• [Prompt] The expected response is an exact repetition of every record, with images excluded.

(Object transformation records)
※ ※ ※

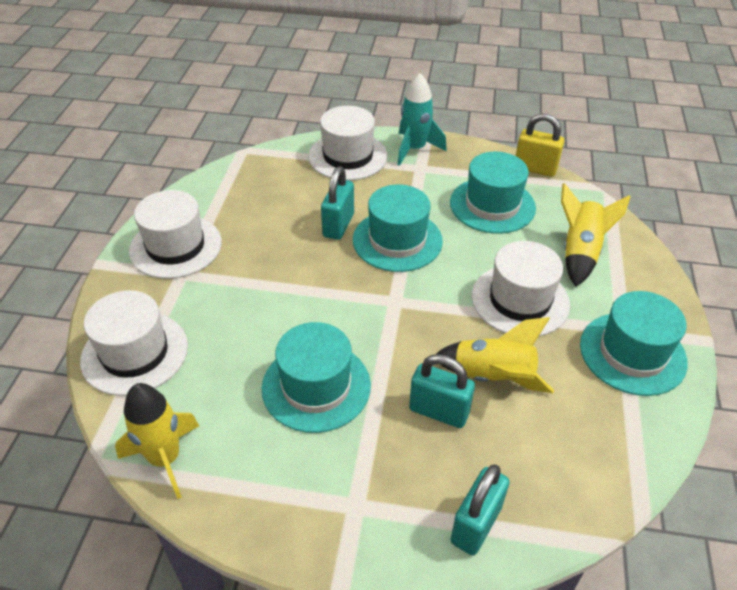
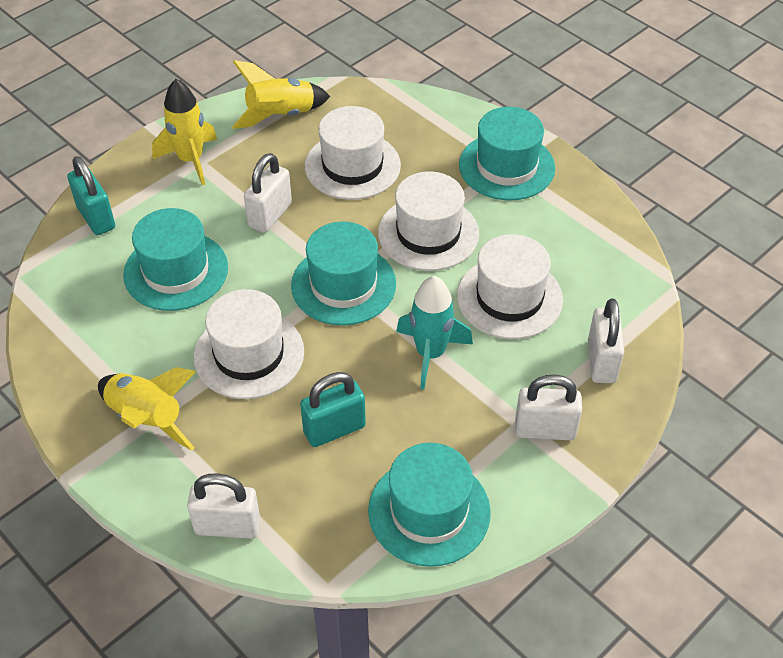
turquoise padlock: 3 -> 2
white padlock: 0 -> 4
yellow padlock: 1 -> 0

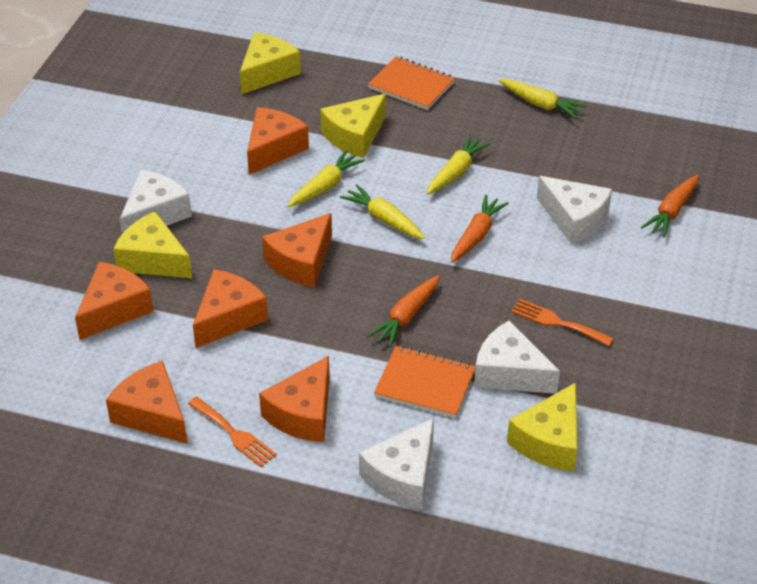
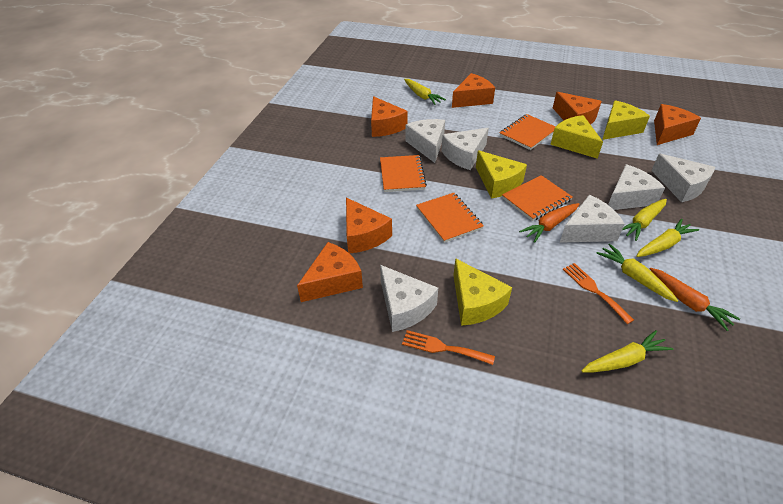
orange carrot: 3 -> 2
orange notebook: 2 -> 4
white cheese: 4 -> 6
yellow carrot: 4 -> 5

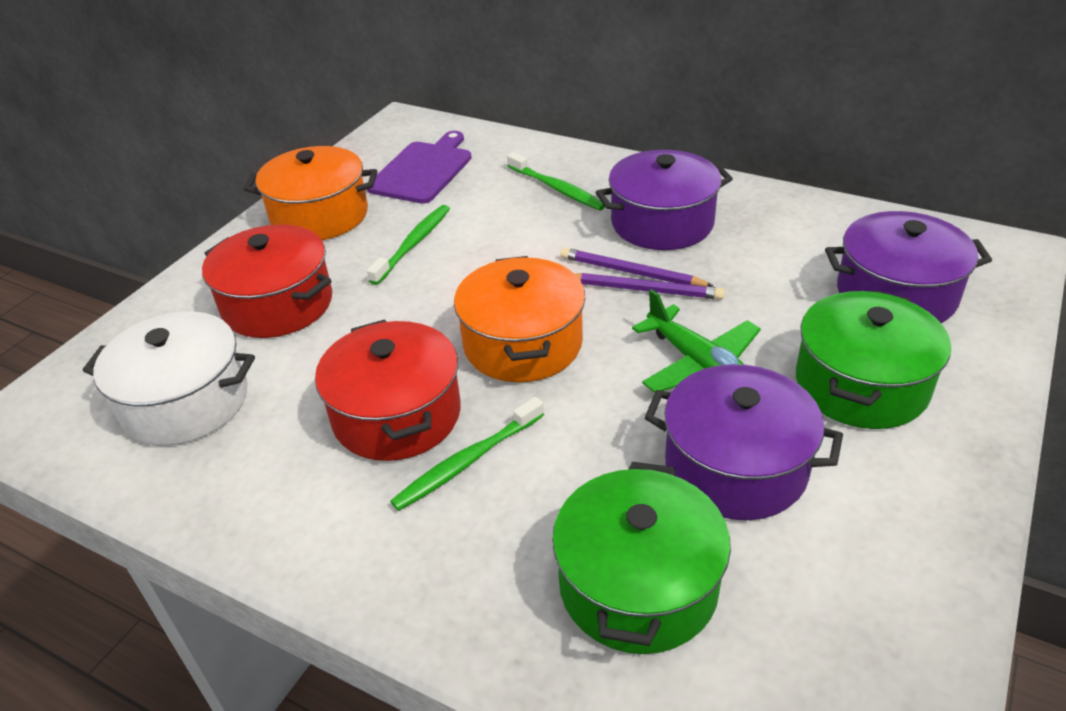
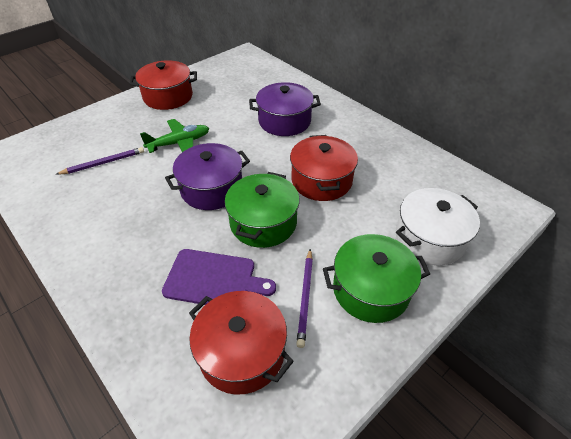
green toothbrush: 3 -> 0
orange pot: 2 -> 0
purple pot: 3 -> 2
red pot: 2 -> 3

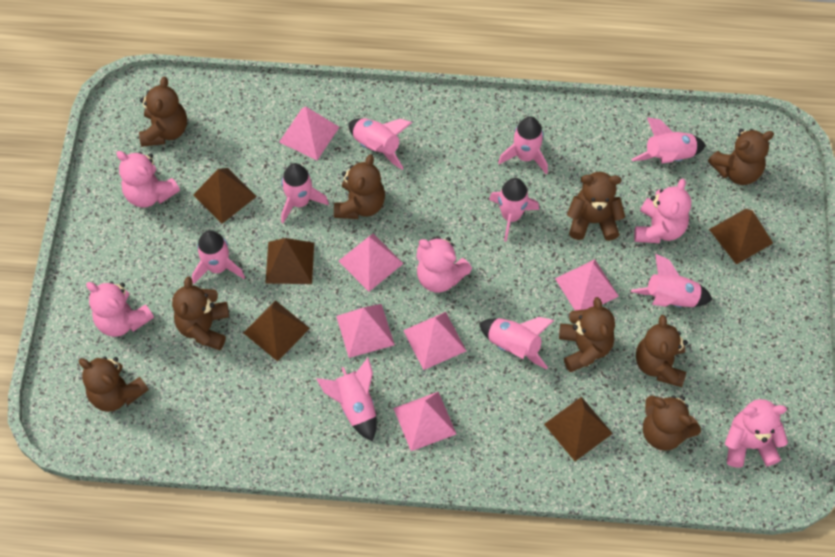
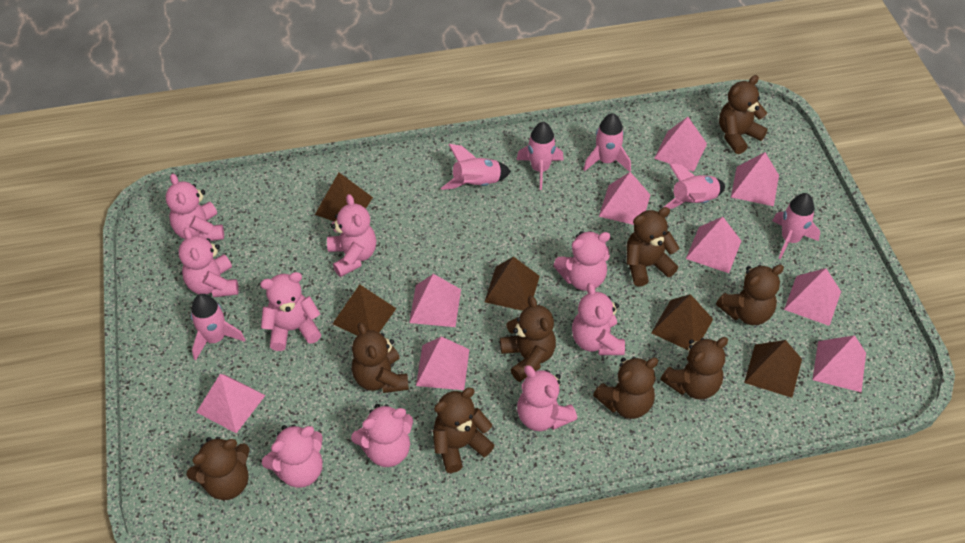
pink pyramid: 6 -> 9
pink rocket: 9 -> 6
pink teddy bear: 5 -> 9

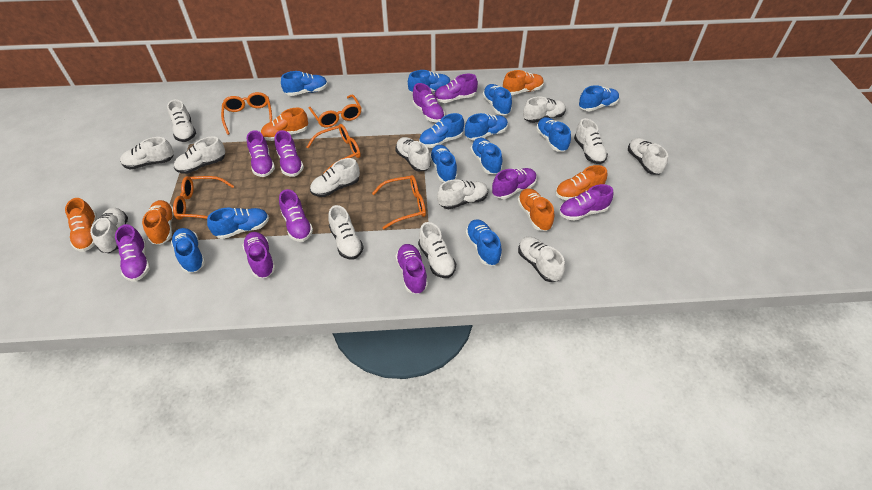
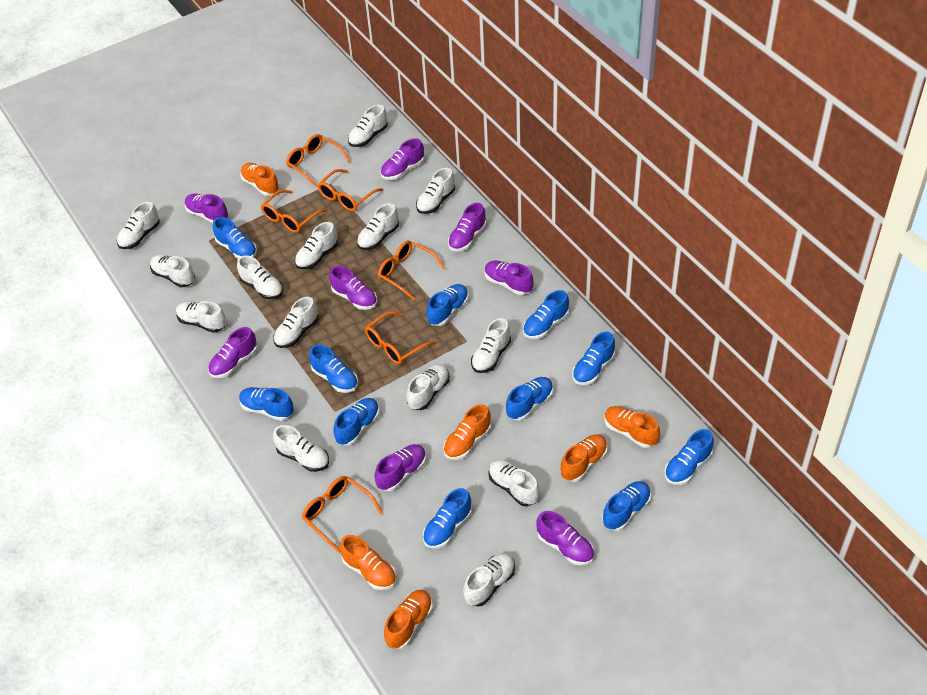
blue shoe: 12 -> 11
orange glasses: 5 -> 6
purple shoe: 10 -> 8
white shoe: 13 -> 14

※ ※ ※

• [Exercise answer]
turquoise padlock: 3 -> 2
white padlock: 0 -> 4
yellow padlock: 1 -> 0

orange carrot: 3 -> 2
orange notebook: 2 -> 4
white cheese: 4 -> 6
yellow carrot: 4 -> 5

green toothbrush: 3 -> 0
orange pot: 2 -> 0
purple pot: 3 -> 2
red pot: 2 -> 3

pink pyramid: 6 -> 9
pink rocket: 9 -> 6
pink teddy bear: 5 -> 9

blue shoe: 12 -> 11
orange glasses: 5 -> 6
purple shoe: 10 -> 8
white shoe: 13 -> 14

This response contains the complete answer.